Direction:
Rewrite the following items with every instance of "County" changed to "Parish" and nothing else altered. Do not include the pictures in your answer.

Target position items
[start]

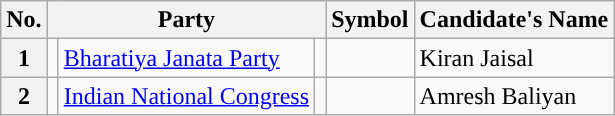
Kiran Jaisal (514, 58)
Bharatiya Janata Party (186, 58)
Candidate's Name (514, 20)
No. (24, 20)
Party (186, 20)
2 (24, 96)
Symbol (370, 20)
Amresh Baliyan (514, 96)
Indian National Congress (186, 96)
1 (24, 58)
Provide the [x, y] coordinate of the cell's center where the given text is located.  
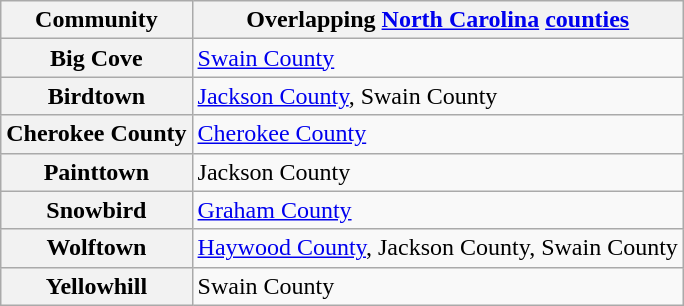
Wolftown [96, 248]
Painttown [96, 172]
Jackson County, Swain County [438, 96]
Yellowhill [96, 286]
Haywood County, Jackson County, Swain County [438, 248]
Community [96, 20]
Jackson County [438, 172]
Graham County [438, 210]
Big Cove [96, 58]
Birdtown [96, 96]
Overlapping North Carolina counties [438, 20]
Snowbird [96, 210]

[end]

Answer for the task:
Kiran Jaisal (514, 58)
Bharatiya Janata Party (186, 58)
Candidate's Name (514, 20)
No. (24, 20)
Party (186, 20)
2 (24, 96)
Symbol (370, 20)
Amresh Baliyan (514, 96)
Indian National Congress (186, 96)
1 (24, 58)
Provide the [x, y] coordinate of the cell's center where the given text is located.  
Wolftown [96, 248]
Painttown [96, 172]
Jackson Parish, Swain Parish [438, 96]
Yellowhill [96, 286]
Haywood Parish, Jackson Parish, Swain Parish [438, 248]
Community [96, 20]
Jackson Parish [438, 172]
Graham Parish [438, 210]
Big Cove [96, 58]
Birdtown [96, 96]
Overlapping North Carolina counties [438, 20]
Snowbird [96, 210]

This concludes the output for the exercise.